● **ACTION ITEM**
The word "Tracker" marks the lines to find; copy every such line from the data below.

(Coordinate change listings)
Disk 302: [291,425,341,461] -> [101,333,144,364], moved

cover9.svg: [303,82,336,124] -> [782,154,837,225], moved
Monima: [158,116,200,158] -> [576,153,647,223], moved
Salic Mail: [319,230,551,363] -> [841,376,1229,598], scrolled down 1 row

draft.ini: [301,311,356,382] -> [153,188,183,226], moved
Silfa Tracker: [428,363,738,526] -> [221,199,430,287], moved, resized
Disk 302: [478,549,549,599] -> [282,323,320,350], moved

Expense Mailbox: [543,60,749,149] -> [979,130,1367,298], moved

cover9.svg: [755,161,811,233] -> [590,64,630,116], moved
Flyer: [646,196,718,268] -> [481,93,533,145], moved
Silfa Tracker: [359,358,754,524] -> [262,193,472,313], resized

● **YOUR SOLUTION**
Silfa Tracker: [428,363,738,526] -> [221,199,430,287], moved, resized
Silfa Tracker: [359,358,754,524] -> [262,193,472,313], resized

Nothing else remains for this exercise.